DATA PROVIDED Start Marker

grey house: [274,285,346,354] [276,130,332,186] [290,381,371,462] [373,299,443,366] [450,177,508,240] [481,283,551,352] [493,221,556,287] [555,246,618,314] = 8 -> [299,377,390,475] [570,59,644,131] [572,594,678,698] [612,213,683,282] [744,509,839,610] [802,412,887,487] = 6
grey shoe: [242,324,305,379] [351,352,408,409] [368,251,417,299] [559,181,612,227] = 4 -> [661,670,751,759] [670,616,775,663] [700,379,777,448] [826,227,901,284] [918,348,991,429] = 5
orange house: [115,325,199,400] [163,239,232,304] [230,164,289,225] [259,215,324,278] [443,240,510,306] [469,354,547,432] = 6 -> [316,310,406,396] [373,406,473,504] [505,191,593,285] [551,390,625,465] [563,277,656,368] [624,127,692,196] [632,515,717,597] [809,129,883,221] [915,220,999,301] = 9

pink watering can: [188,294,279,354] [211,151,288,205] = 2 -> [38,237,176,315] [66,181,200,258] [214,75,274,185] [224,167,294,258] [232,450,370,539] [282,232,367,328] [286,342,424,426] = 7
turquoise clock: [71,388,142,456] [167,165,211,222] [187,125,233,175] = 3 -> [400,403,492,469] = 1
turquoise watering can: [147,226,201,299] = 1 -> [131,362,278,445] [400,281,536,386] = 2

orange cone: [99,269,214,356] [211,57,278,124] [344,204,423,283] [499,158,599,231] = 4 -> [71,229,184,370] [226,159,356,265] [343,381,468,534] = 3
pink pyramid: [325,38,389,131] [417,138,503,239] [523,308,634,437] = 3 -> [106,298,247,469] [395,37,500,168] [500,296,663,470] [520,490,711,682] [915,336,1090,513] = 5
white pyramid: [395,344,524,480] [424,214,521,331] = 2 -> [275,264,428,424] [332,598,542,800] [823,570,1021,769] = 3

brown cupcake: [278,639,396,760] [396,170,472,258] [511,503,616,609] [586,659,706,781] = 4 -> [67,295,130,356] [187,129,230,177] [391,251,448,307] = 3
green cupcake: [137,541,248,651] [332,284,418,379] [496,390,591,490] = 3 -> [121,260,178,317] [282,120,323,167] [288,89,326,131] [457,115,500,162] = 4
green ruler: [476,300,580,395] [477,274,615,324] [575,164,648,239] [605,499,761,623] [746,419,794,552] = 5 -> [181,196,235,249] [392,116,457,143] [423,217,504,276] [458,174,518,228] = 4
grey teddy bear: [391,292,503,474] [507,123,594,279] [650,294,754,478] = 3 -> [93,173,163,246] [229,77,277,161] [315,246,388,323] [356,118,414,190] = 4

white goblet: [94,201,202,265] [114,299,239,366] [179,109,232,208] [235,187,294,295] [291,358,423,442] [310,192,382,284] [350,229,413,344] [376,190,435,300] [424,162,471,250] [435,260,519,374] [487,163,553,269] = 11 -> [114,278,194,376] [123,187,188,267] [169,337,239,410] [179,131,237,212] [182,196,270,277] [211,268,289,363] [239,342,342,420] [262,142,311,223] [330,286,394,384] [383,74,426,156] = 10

DATA PROVIDED End Marker

* _TASK INSTRUCTIONS_
Could you please repeat the data exactly as given?

* _SOLUTION_
grey house: [274,285,346,354] [276,130,332,186] [290,381,371,462] [373,299,443,366] [450,177,508,240] [481,283,551,352] [493,221,556,287] [555,246,618,314] = 8 -> [299,377,390,475] [570,59,644,131] [572,594,678,698] [612,213,683,282] [744,509,839,610] [802,412,887,487] = 6
grey shoe: [242,324,305,379] [351,352,408,409] [368,251,417,299] [559,181,612,227] = 4 -> [661,670,751,759] [670,616,775,663] [700,379,777,448] [826,227,901,284] [918,348,991,429] = 5
orange house: [115,325,199,400] [163,239,232,304] [230,164,289,225] [259,215,324,278] [443,240,510,306] [469,354,547,432] = 6 -> [316,310,406,396] [373,406,473,504] [505,191,593,285] [551,390,625,465] [563,277,656,368] [624,127,692,196] [632,515,717,597] [809,129,883,221] [915,220,999,301] = 9

pink watering can: [188,294,279,354] [211,151,288,205] = 2 -> [38,237,176,315] [66,181,200,258] [214,75,274,185] [224,167,294,258] [232,450,370,539] [282,232,367,328] [286,342,424,426] = 7
turquoise clock: [71,388,142,456] [167,165,211,222] [187,125,233,175] = 3 -> [400,403,492,469] = 1
turquoise watering can: [147,226,201,299] = 1 -> [131,362,278,445] [400,281,536,386] = 2

orange cone: [99,269,214,356] [211,57,278,124] [344,204,423,283] [499,158,599,231] = 4 -> [71,229,184,370] [226,159,356,265] [343,381,468,534] = 3
pink pyramid: [325,38,389,131] [417,138,503,239] [523,308,634,437] = 3 -> [106,298,247,469] [395,37,500,168] [500,296,663,470] [520,490,711,682] [915,336,1090,513] = 5
white pyramid: [395,344,524,480] [424,214,521,331] = 2 -> [275,264,428,424] [332,598,542,800] [823,570,1021,769] = 3

brown cupcake: [278,639,396,760] [396,170,472,258] [511,503,616,609] [586,659,706,781] = 4 -> [67,295,130,356] [187,129,230,177] [391,251,448,307] = 3
green cupcake: [137,541,248,651] [332,284,418,379] [496,390,591,490] = 3 -> [121,260,178,317] [282,120,323,167] [288,89,326,131] [457,115,500,162] = 4
green ruler: [476,300,580,395] [477,274,615,324] [575,164,648,239] [605,499,761,623] [746,419,794,552] = 5 -> [181,196,235,249] [392,116,457,143] [423,217,504,276] [458,174,518,228] = 4
grey teddy bear: [391,292,503,474] [507,123,594,279] [650,294,754,478] = 3 -> [93,173,163,246] [229,77,277,161] [315,246,388,323] [356,118,414,190] = 4

white goblet: [94,201,202,265] [114,299,239,366] [179,109,232,208] [235,187,294,295] [291,358,423,442] [310,192,382,284] [350,229,413,344] [376,190,435,300] [424,162,471,250] [435,260,519,374] [487,163,553,269] = 11 -> [114,278,194,376] [123,187,188,267] [169,337,239,410] [179,131,237,212] [182,196,270,277] [211,268,289,363] [239,342,342,420] [262,142,311,223] [330,286,394,384] [383,74,426,156] = 10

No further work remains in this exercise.